----- DATA EXTRACTS -----

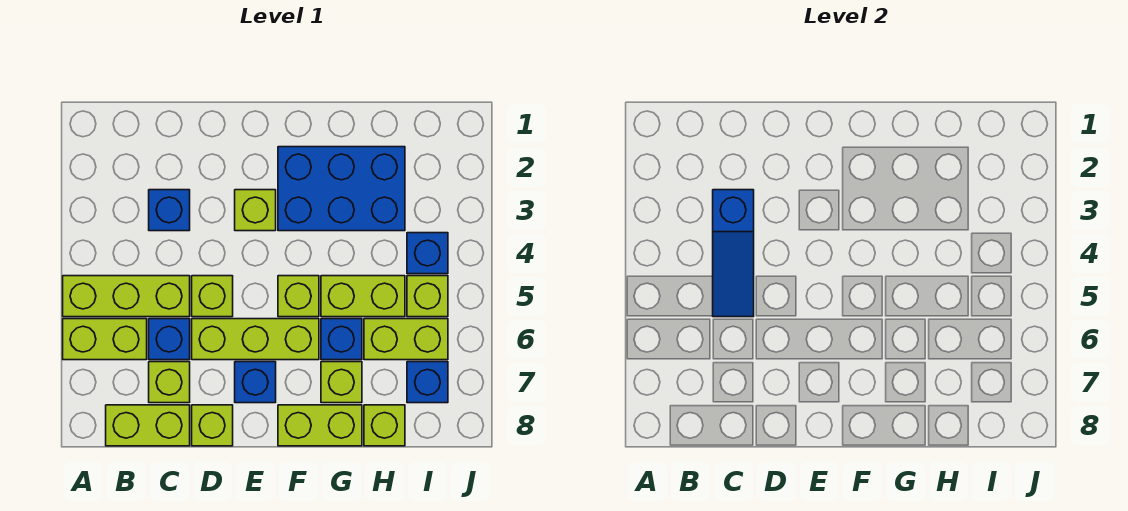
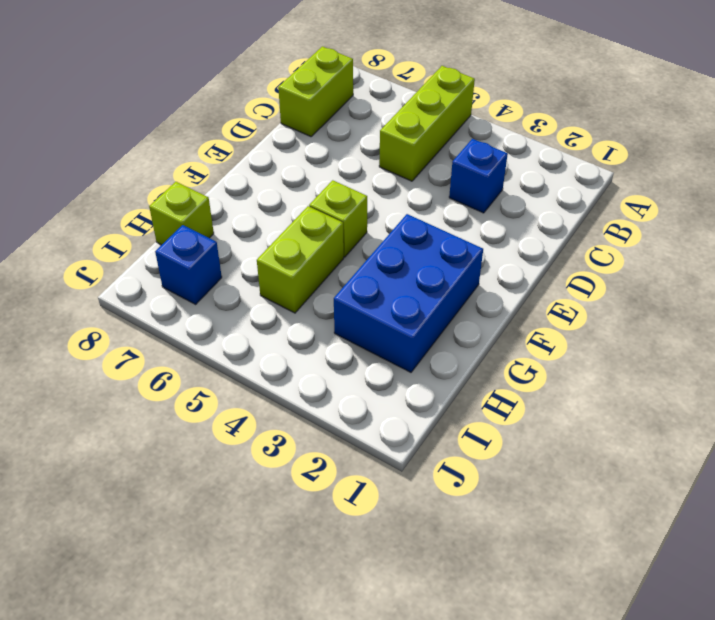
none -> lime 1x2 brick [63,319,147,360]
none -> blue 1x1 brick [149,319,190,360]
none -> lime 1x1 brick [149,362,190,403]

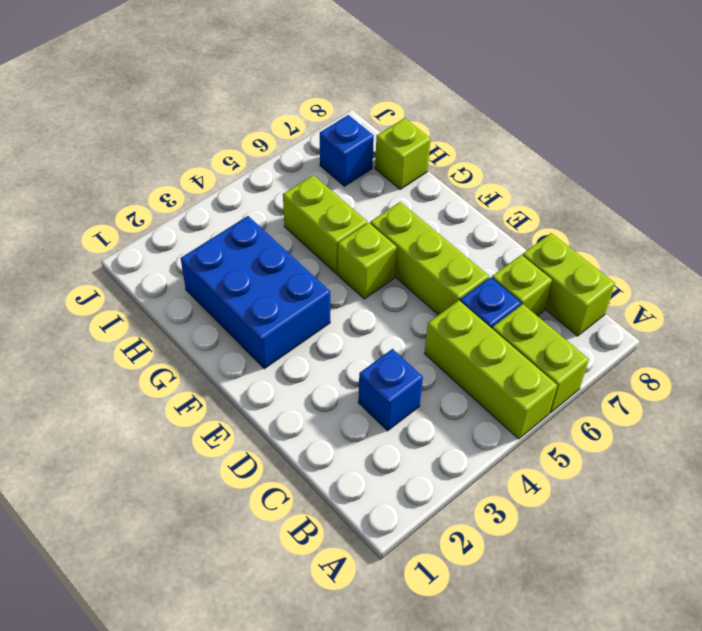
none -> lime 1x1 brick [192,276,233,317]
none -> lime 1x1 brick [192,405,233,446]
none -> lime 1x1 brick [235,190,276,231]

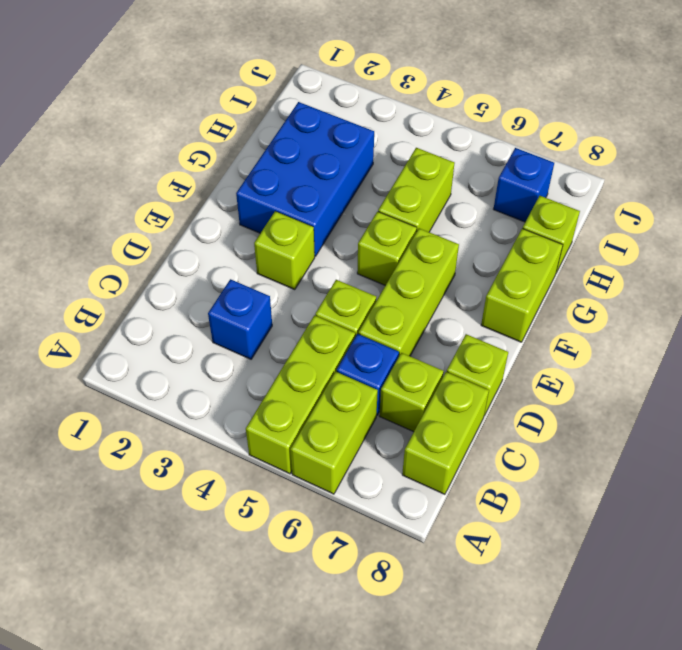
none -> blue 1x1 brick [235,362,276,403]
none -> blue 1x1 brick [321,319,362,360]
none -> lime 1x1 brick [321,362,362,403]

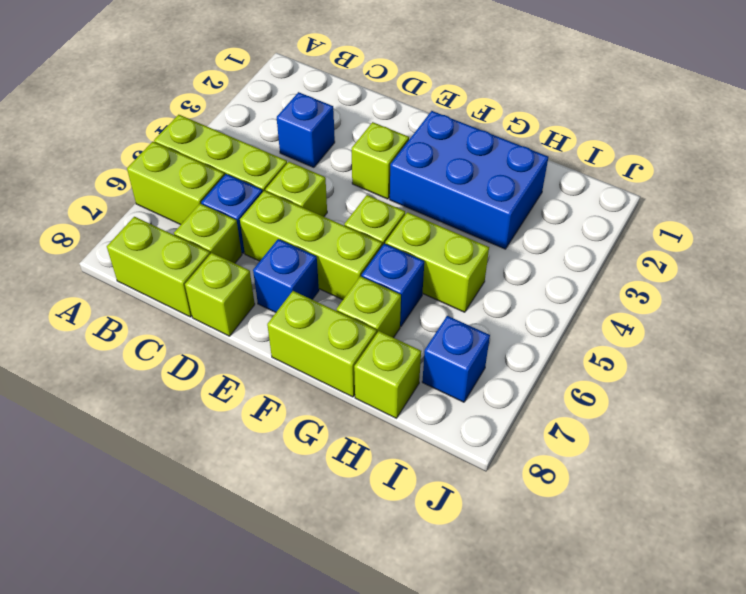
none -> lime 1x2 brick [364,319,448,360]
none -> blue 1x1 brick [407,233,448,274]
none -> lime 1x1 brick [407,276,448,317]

-----

■ **PROBLEM DETAILS**
Count how many lines in the listing above hold "blue". Supply only that number.

■ **EXERCISE OUTPUT**
4